Exercise aim: Set down the data below word for word, and leave the images aside.
· · · · ·
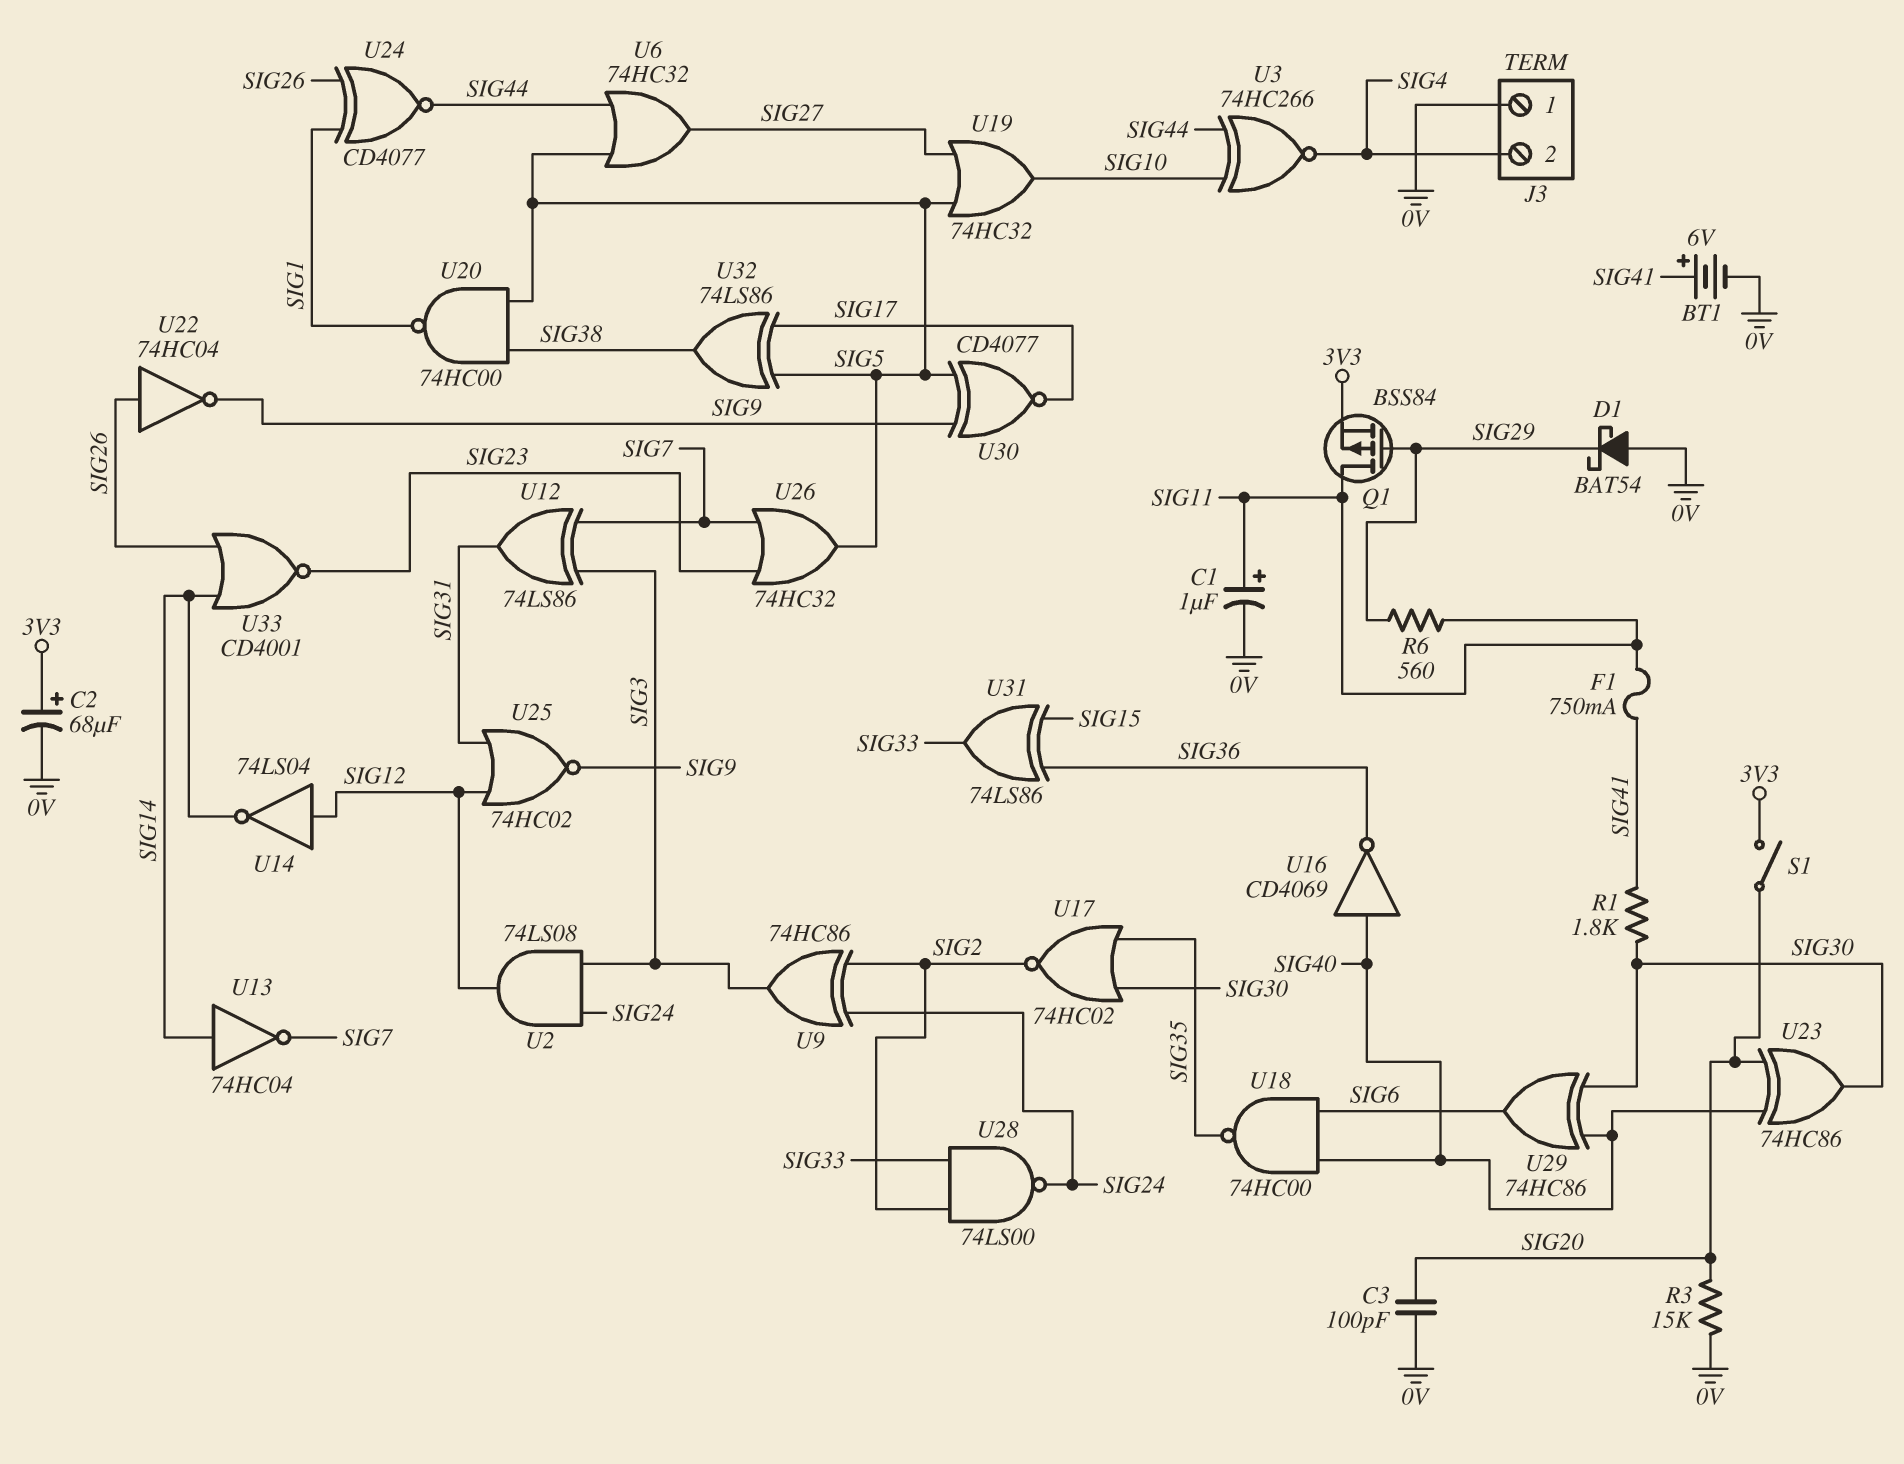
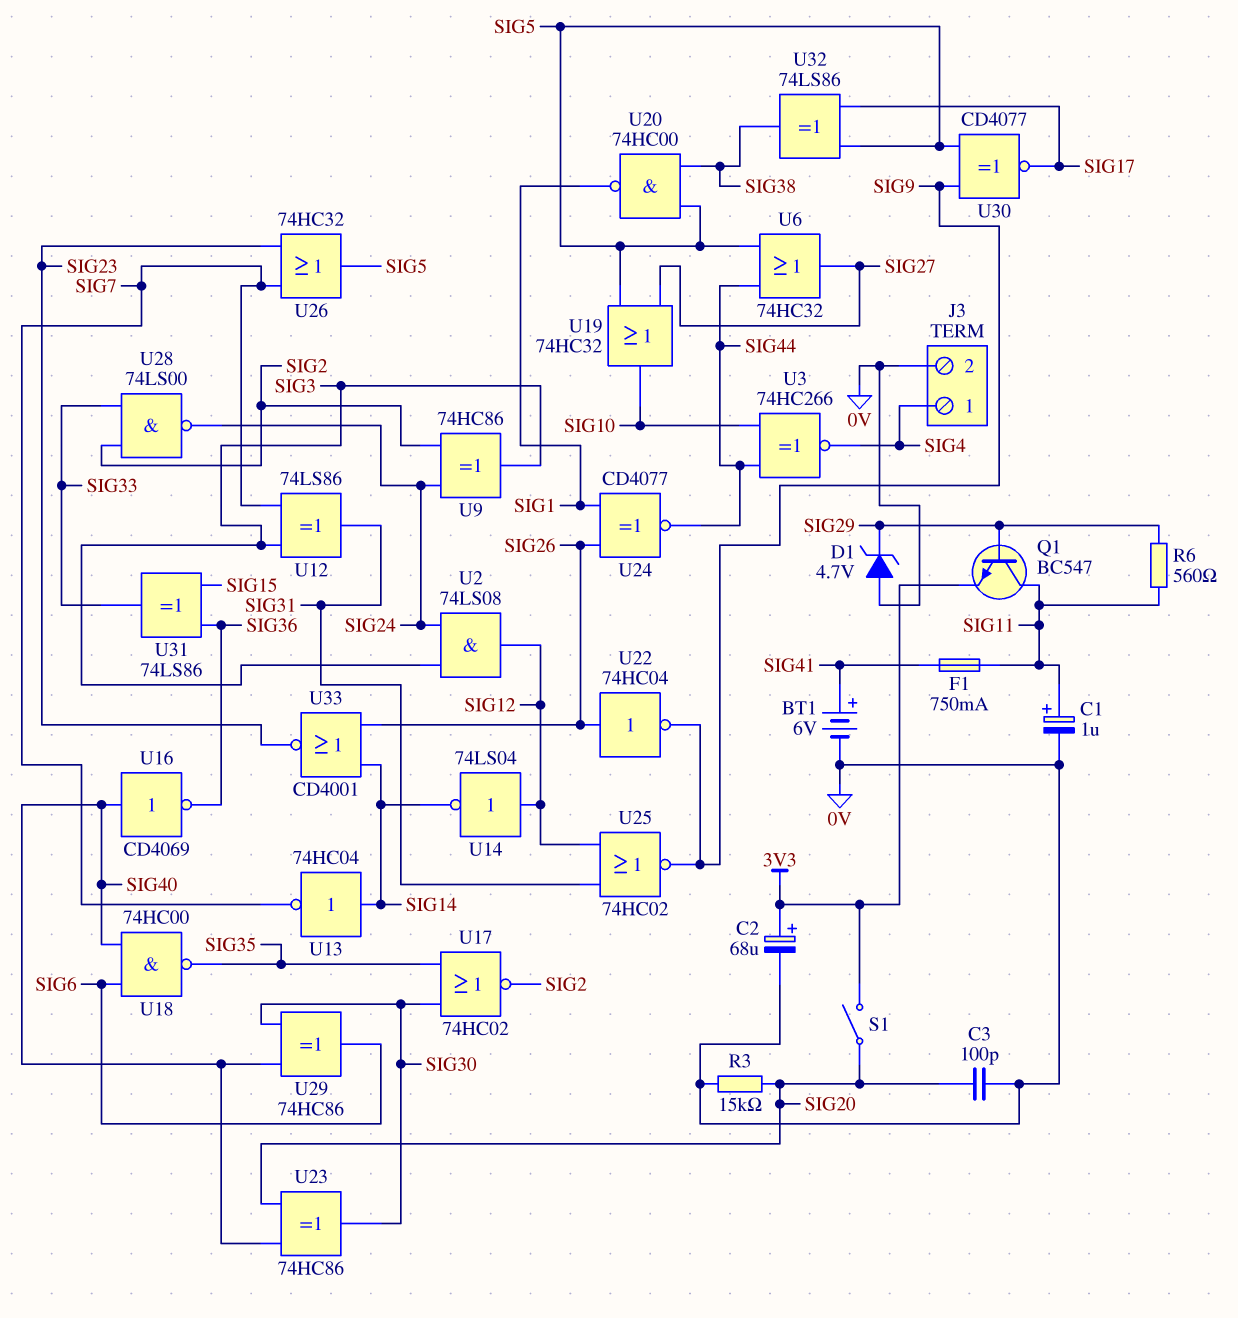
D1: schottky BAT54 (A 0V, K SIG29) -> zener 4.7V (A 0V, K SIG29)
J3 pin 1: 0V -> SIG4
J3 pin 2: SIG4 -> 0V
Q1: PMOS BSS84 (G SIG29, D SIG11, S 3V3) -> NPN BC547 (B SIG29, C SIG11, E 3V3)
R1: 1.8k (SIG30, SIG41) -> none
· · · · ·
Task output:
D1: schottky BAT54 (A 0V, K SIG29) -> zener 4.7V (A 0V, K SIG29)
J3 pin 1: 0V -> SIG4
J3 pin 2: SIG4 -> 0V
Q1: PMOS BSS84 (G SIG29, D SIG11, S 3V3) -> NPN BC547 (B SIG29, C SIG11, E 3V3)
R1: 1.8k (SIG30, SIG41) -> none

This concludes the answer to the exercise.